++++ THE DATA

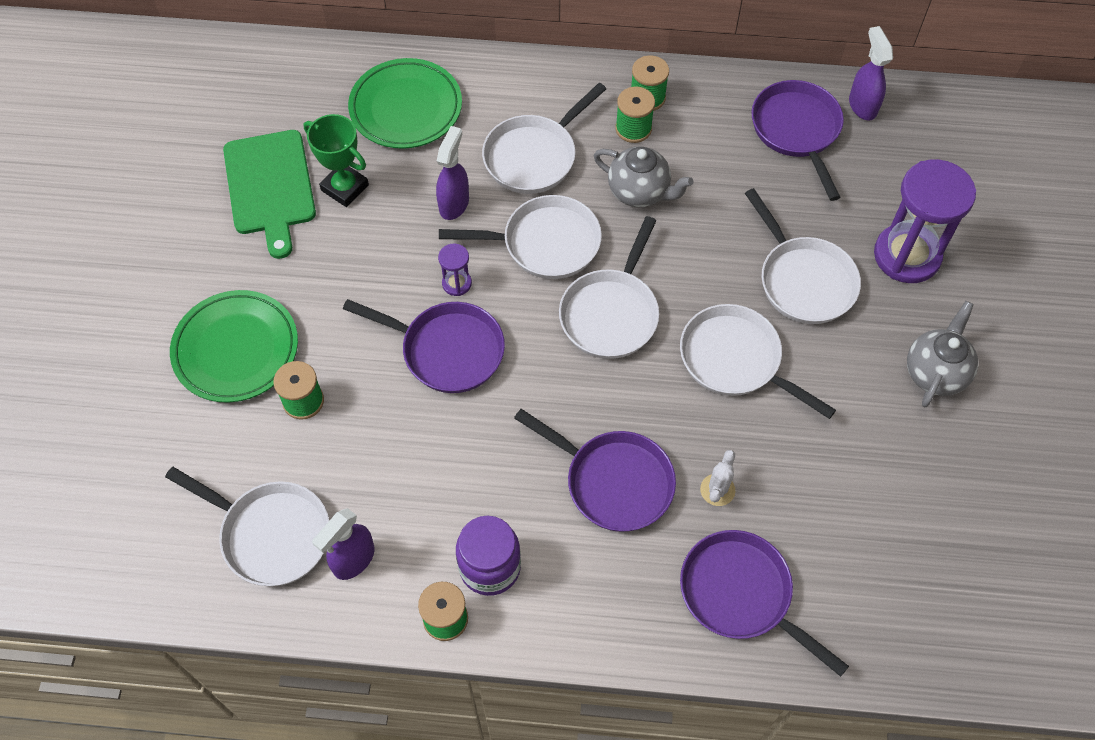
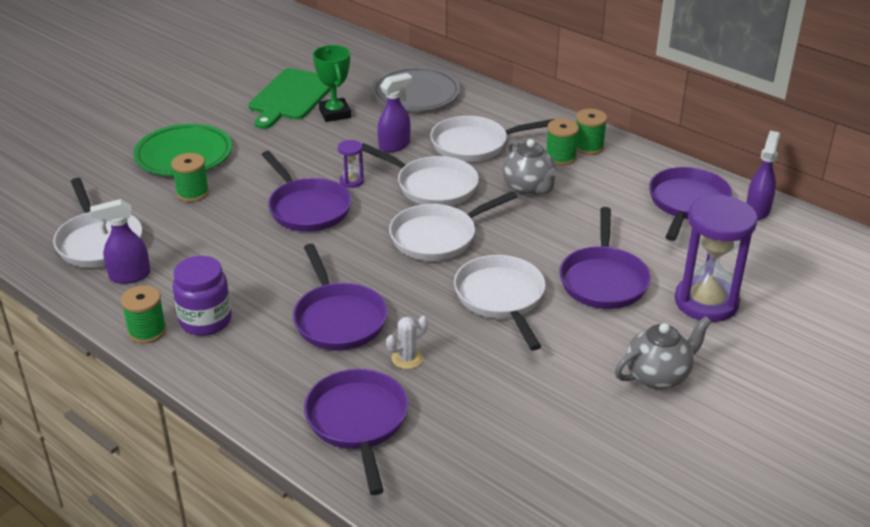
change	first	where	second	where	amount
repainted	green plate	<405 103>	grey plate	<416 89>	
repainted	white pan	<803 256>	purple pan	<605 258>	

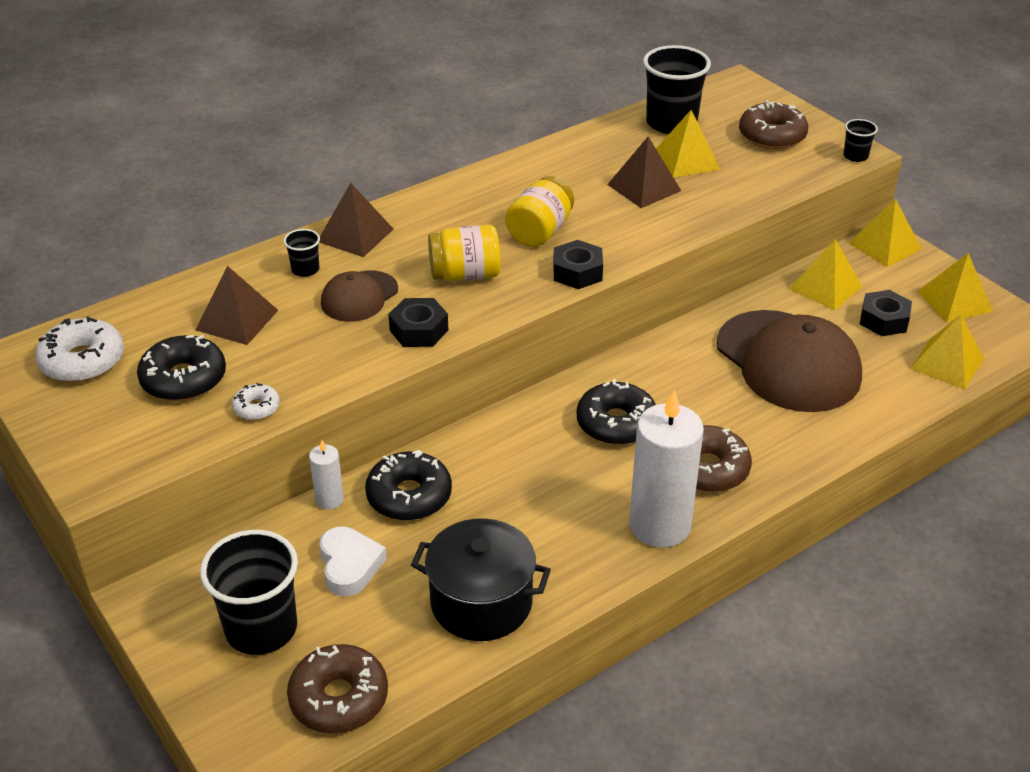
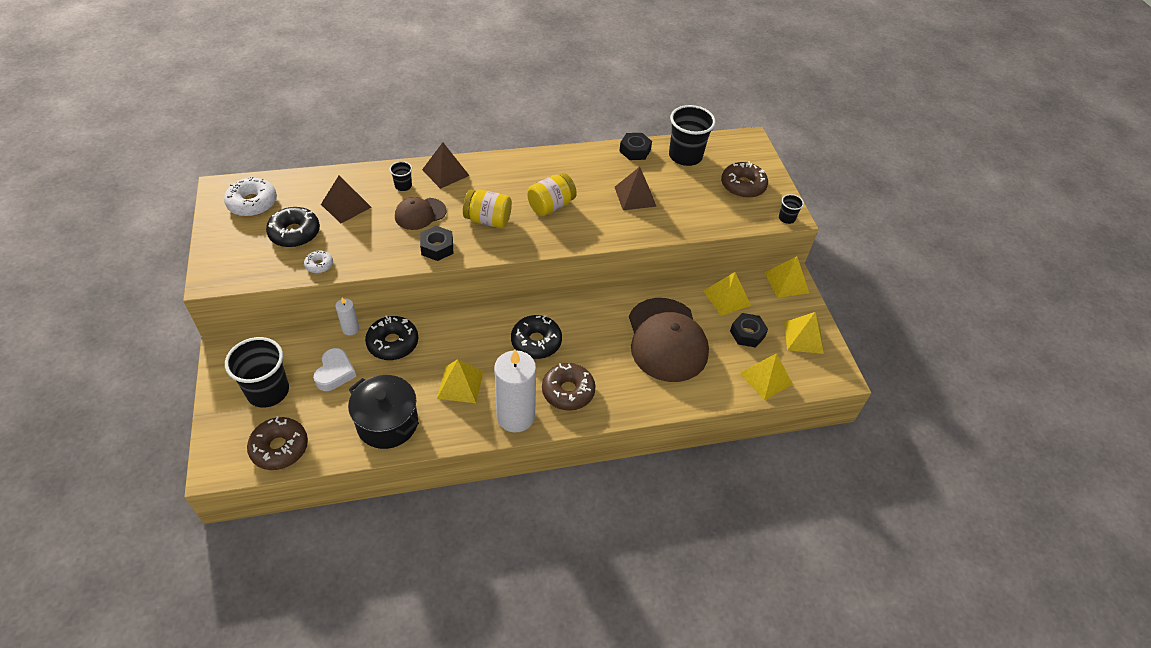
change	first	where	second	where	amount
shifted	yellow pyramid	<688 144>		<460 381>	
shifted	black nut	<578 264>		<635 146>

++++++++

TASK DETAILS
Copy each line above precisely, dropping the pictures.

ANSWER BELOW
change	first	where	second	where	amount
repainted	green plate	<405 103>	grey plate	<416 89>	
repainted	white pan	<803 256>	purple pan	<605 258>	

change	first	where	second	where	amount
shifted	yellow pyramid	<688 144>		<460 381>	
shifted	black nut	<578 264>		<635 146>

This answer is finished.